(Exercise material begins)

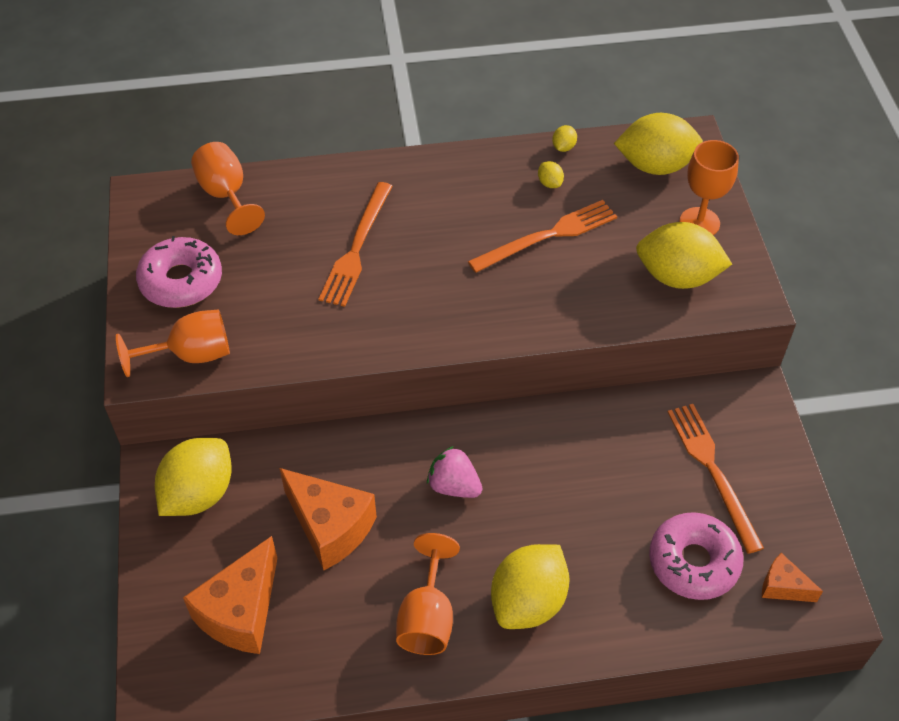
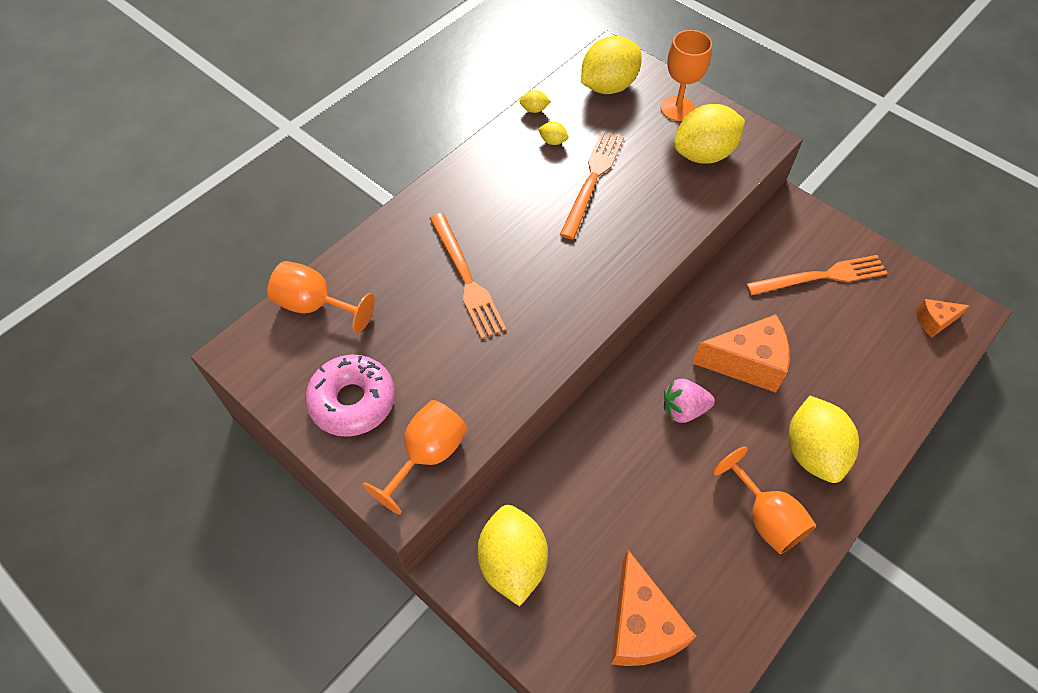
camera: 40 degrees left, 5 degrees up
(330, 527) = (634, 508): orange cheese -> orange cheese (747, 363)
(563, 147) = (534, 109): yellow lemon -> yellow lemon turned 75 degrees counterclockwise
(693, 562) = (874, 345): pink donut -> none
(712, 470) = (821, 276): orange fork -> orange fork turned 135 degrees clockwise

(Exercise material ends)

Your answer must be the full listing, word for word, minus any images.

camera: 40 degrees left, 5 degrees up
(330, 527) = (634, 508): orange cheese -> orange cheese (747, 363)
(563, 147) = (534, 109): yellow lemon -> yellow lemon turned 75 degrees counterclockwise
(693, 562) = (874, 345): pink donut -> none
(712, 470) = (821, 276): orange fork -> orange fork turned 135 degrees clockwise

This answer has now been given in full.